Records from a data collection
______________________________
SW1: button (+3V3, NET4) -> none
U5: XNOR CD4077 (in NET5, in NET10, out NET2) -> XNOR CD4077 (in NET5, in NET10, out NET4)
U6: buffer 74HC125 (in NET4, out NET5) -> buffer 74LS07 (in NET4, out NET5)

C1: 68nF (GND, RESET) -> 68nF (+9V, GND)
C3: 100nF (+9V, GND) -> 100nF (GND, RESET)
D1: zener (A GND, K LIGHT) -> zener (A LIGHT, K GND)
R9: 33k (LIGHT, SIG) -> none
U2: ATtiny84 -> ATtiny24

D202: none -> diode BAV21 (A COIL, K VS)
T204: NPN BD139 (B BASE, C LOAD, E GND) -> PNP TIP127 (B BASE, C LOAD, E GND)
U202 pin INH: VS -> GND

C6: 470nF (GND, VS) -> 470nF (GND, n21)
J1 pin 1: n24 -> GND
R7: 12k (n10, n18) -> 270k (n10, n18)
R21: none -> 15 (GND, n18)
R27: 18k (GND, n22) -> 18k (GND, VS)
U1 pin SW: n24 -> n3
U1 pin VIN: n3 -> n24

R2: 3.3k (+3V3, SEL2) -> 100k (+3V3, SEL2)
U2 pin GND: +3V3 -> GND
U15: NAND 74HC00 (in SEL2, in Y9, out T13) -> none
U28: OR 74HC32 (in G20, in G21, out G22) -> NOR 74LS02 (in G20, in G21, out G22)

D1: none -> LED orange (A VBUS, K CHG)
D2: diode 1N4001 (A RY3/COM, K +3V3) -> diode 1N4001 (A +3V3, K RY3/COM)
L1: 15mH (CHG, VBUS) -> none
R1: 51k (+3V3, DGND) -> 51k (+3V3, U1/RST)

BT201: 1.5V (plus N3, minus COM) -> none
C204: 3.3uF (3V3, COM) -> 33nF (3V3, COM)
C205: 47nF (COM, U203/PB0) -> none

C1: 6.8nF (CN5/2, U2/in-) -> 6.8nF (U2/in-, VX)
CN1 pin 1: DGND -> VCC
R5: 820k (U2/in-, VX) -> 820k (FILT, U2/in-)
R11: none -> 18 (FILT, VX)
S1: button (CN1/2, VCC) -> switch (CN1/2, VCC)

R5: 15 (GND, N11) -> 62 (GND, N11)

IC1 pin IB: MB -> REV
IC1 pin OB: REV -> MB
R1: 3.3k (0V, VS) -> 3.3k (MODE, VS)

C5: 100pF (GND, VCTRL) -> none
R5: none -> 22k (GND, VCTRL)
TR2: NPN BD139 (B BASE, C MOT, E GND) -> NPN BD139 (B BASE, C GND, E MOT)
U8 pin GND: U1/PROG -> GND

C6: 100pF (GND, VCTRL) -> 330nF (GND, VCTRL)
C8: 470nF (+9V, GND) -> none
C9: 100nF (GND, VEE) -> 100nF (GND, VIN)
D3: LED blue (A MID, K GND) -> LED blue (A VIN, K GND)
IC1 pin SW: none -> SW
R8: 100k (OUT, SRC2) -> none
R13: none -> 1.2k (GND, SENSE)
______________________________
From the data above, copy every line where "VCTRL" appears.

» Exercise result
C5: 100pF (GND, VCTRL) -> none
R5: none -> 22k (GND, VCTRL)
C6: 100pF (GND, VCTRL) -> 330nF (GND, VCTRL)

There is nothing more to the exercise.